RECORDED DATA:

---------------

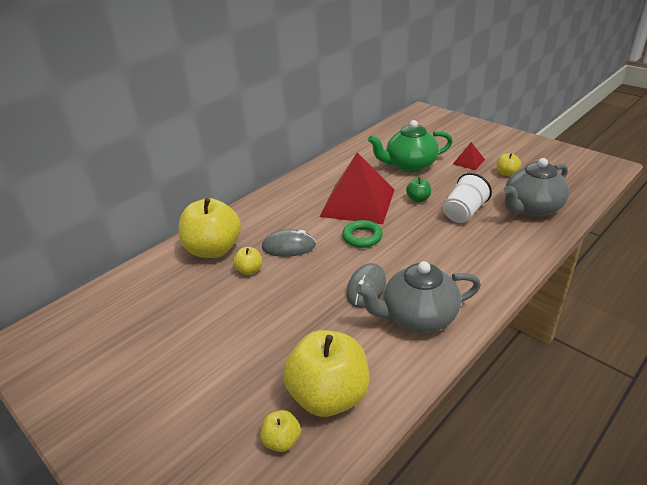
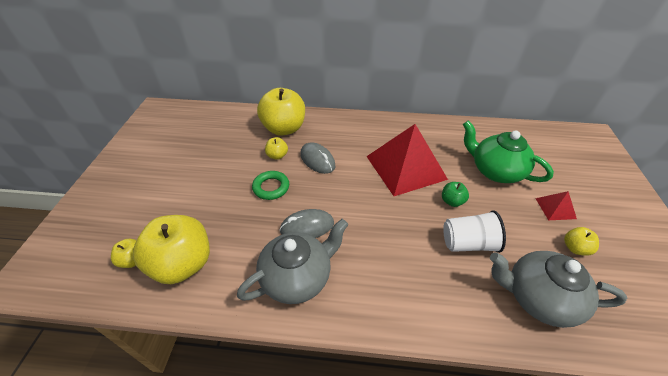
camera: 50 degrees right, 10 degrees up
(362, 237) = (365, 192): green ring -> green ring (271, 187)
(417, 317) = (297, 277): grey teapot -> grey teapot turned 105 degrees clockwise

---------------

Taking the line that contains "(362, 237) = (365, 192): green" as the starting point, copy every line through the end of the listing exactly, and write nothing further.

(362, 237) = (365, 192): green ring -> green ring (271, 187)
(417, 317) = (297, 277): grey teapot -> grey teapot turned 105 degrees clockwise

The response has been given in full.